(Task statement)
Give back exactly the lines of the data below, starting with the line that has "white cross: (201, 201)" and going on through the line that has "orange square: (556, 394)".

Start of The data

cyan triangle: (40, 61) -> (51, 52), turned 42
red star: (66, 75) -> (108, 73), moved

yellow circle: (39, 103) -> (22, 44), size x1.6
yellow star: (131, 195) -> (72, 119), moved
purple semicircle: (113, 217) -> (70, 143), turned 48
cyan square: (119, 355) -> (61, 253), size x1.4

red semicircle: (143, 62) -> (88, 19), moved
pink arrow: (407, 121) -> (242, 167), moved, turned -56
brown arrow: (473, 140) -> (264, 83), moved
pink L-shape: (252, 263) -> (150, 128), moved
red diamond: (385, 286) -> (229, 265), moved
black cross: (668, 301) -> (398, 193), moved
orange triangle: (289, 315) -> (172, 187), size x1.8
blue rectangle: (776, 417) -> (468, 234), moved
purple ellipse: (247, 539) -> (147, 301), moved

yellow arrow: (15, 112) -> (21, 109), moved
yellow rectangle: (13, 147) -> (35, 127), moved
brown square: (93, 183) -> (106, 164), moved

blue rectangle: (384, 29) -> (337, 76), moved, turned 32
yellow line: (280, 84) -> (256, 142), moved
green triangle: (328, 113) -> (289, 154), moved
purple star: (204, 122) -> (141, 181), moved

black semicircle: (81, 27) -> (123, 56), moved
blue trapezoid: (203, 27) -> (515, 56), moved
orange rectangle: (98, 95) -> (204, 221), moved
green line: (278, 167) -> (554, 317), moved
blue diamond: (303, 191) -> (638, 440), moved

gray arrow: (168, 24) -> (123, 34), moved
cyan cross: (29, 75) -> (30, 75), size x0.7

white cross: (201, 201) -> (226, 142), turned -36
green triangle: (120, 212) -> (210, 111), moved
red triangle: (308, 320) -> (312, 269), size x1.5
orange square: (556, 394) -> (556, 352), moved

End of The data
Start of The data

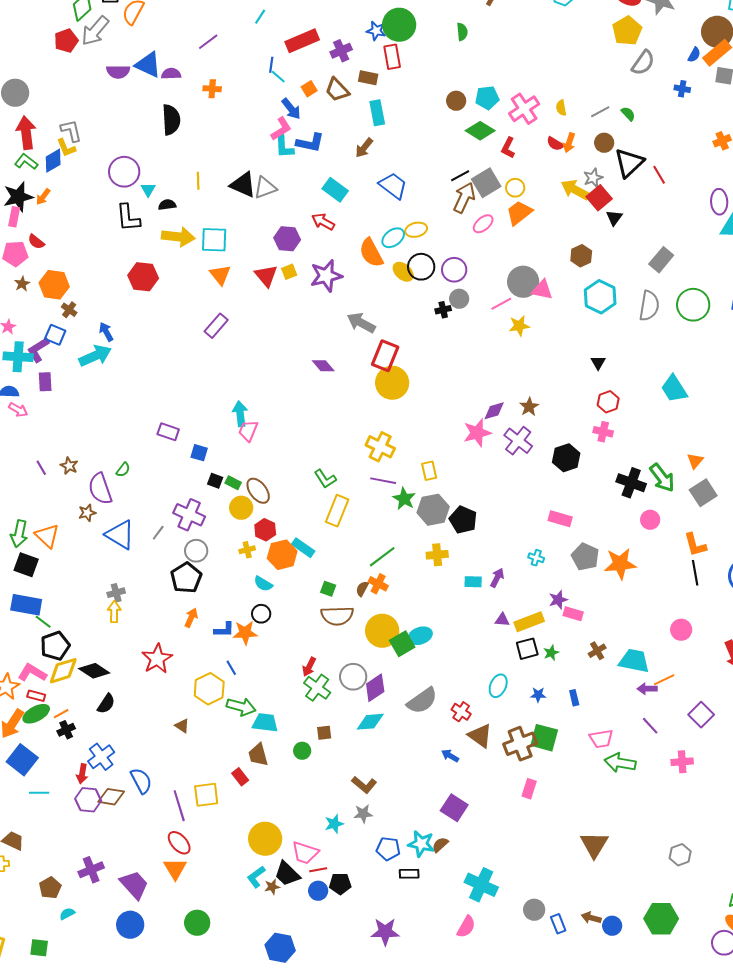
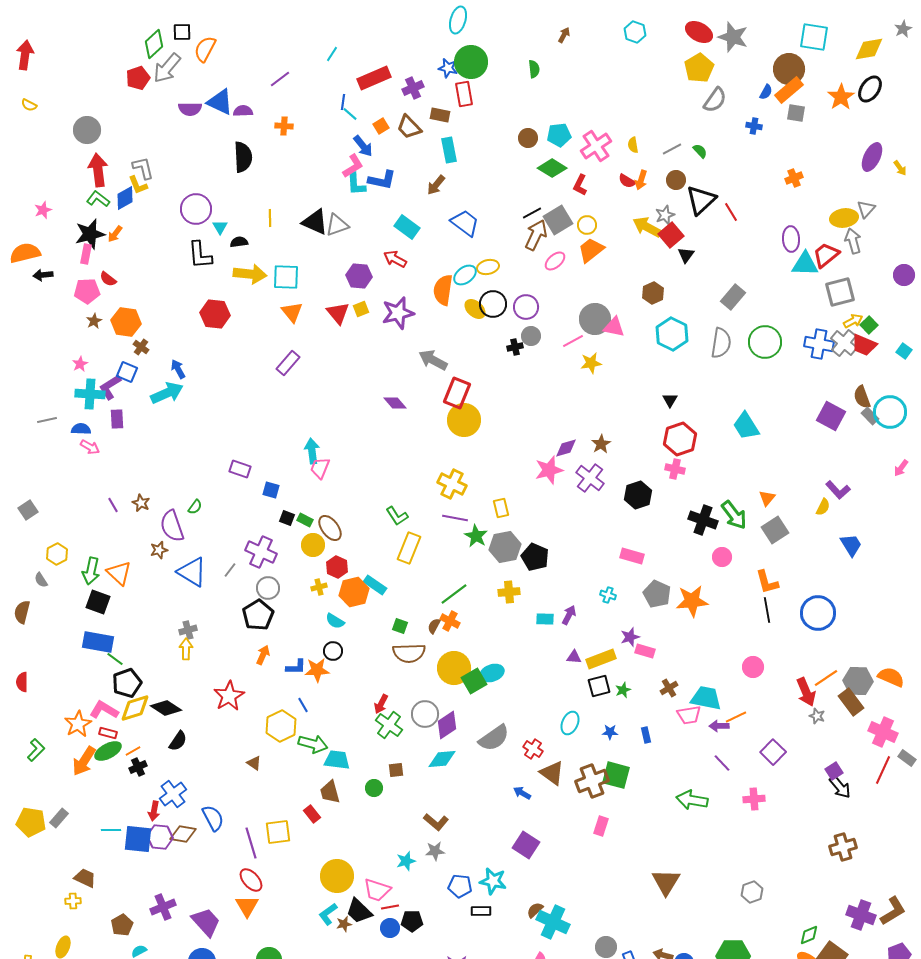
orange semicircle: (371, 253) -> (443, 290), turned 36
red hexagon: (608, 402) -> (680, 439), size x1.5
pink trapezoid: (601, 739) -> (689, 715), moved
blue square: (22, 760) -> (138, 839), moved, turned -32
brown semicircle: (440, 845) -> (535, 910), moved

End of The data

(Answer section)
white cross: (201, 201) -> (226, 142), turned -36
green triangle: (120, 212) -> (210, 111), moved
red triangle: (308, 320) -> (312, 269), size x1.5
orange square: (556, 394) -> (556, 352), moved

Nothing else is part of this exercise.